> **INFORMATION SUPPLIED**:

━━━━━━

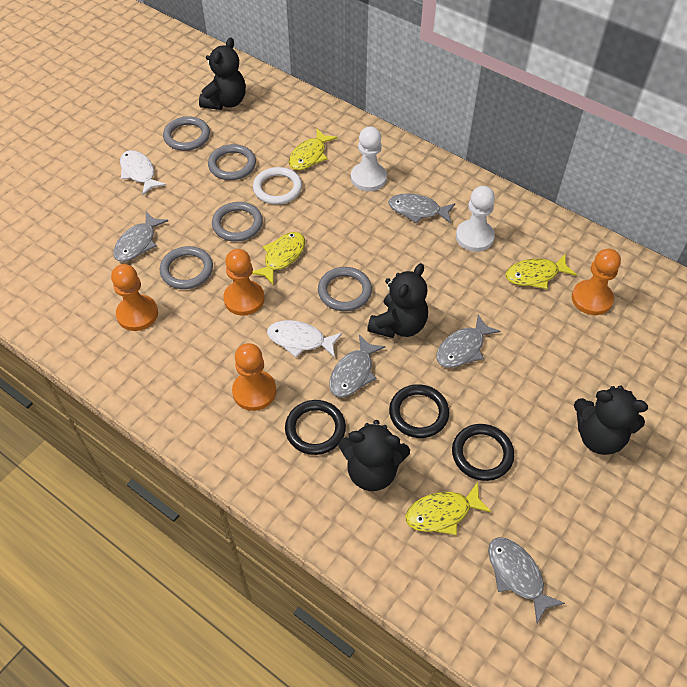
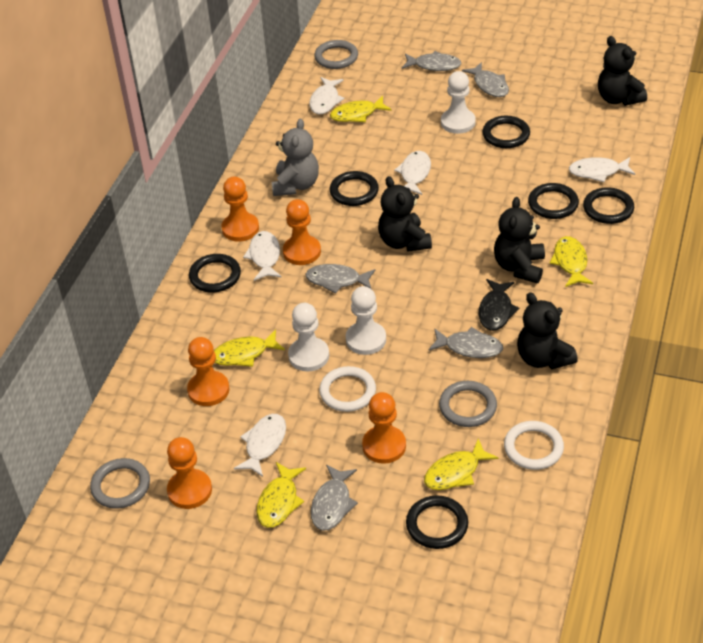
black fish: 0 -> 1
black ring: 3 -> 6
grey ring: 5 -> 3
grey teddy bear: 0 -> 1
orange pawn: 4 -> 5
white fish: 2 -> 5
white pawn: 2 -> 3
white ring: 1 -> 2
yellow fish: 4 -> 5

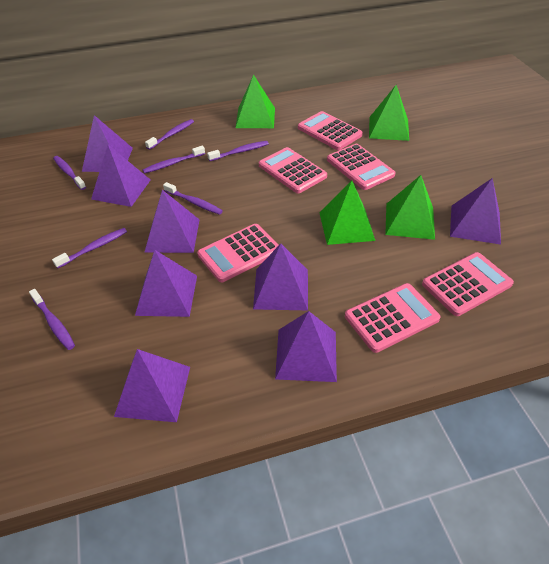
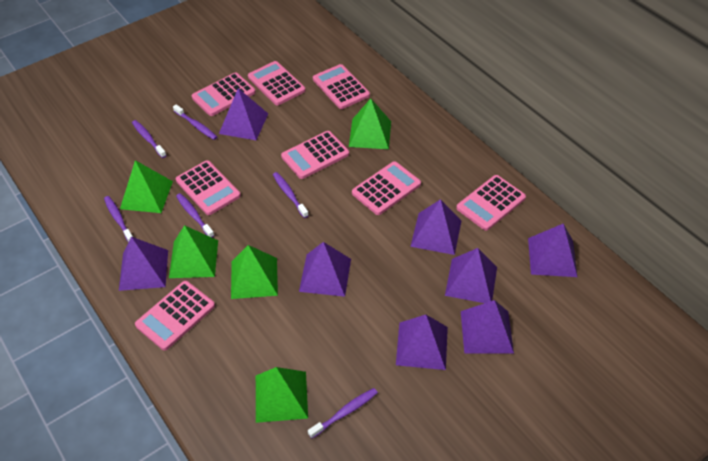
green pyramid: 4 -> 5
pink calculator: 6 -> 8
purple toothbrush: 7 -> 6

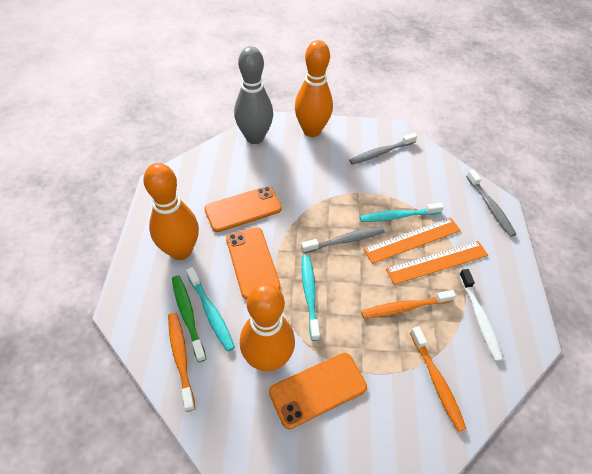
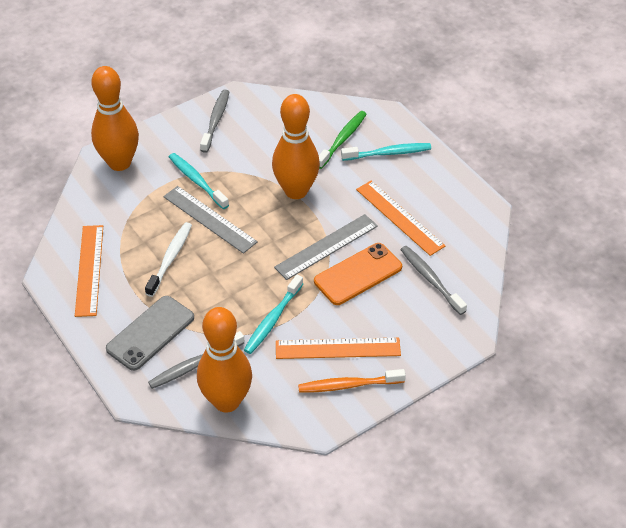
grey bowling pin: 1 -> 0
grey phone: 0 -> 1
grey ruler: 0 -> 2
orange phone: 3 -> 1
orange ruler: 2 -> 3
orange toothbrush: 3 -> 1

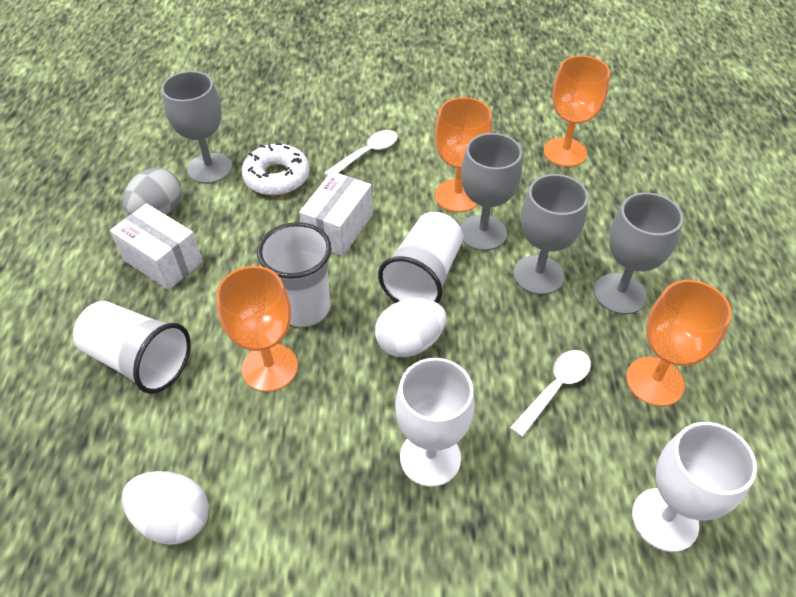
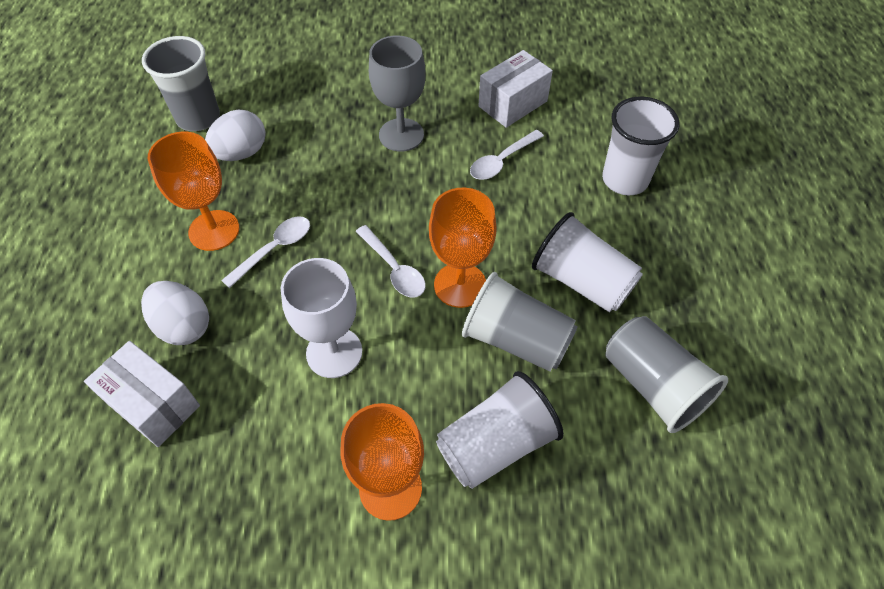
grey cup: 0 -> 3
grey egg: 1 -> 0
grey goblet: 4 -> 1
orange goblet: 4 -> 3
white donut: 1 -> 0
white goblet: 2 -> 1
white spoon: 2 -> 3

━━━━━━

> **TASK DIRECTIONS**: Search the material for the string "goblet" and show every line that has it.

> **RESULT FOR THIS TASK**:
grey goblet: 4 -> 1
orange goblet: 4 -> 3
white goblet: 2 -> 1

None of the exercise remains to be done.